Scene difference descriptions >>
- - -

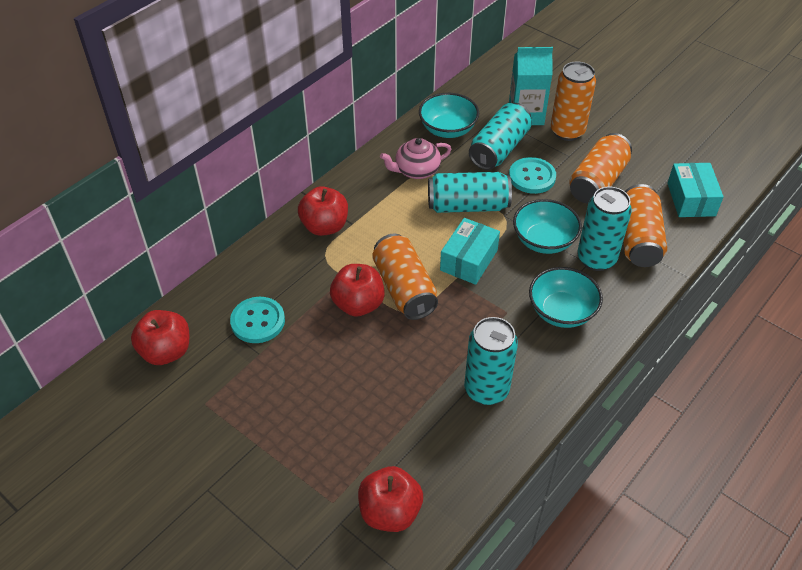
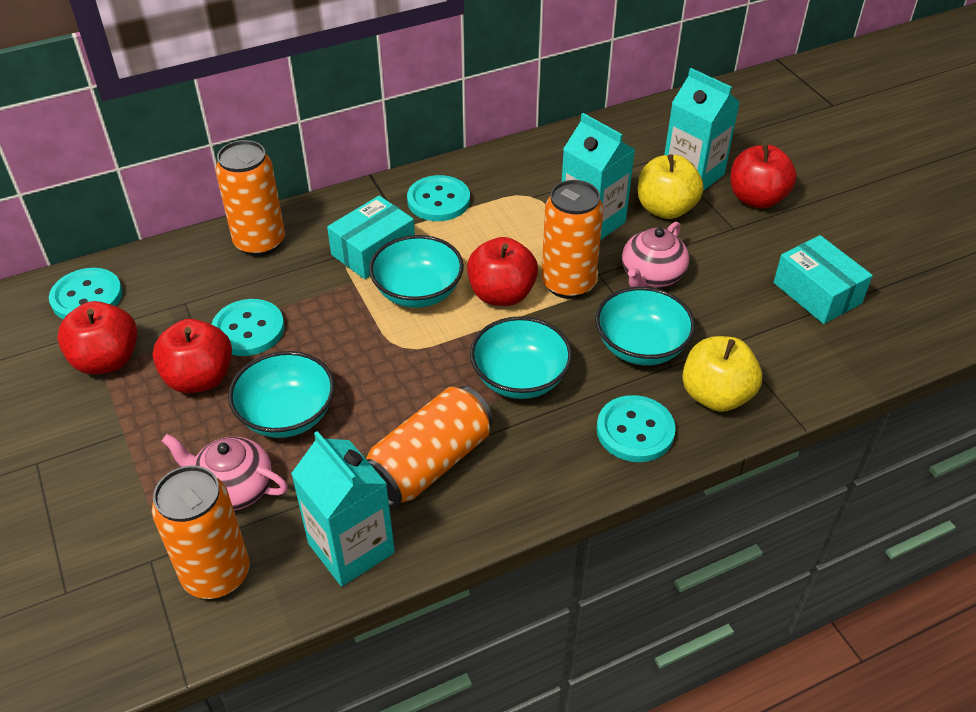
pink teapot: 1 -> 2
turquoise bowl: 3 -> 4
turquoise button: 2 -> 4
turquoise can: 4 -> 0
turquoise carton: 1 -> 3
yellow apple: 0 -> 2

- - -

EXERCISE BRIEF >>
Using the data above, say how many lines include the word "turquoise". Write only that number.

TASK RESULT >>
4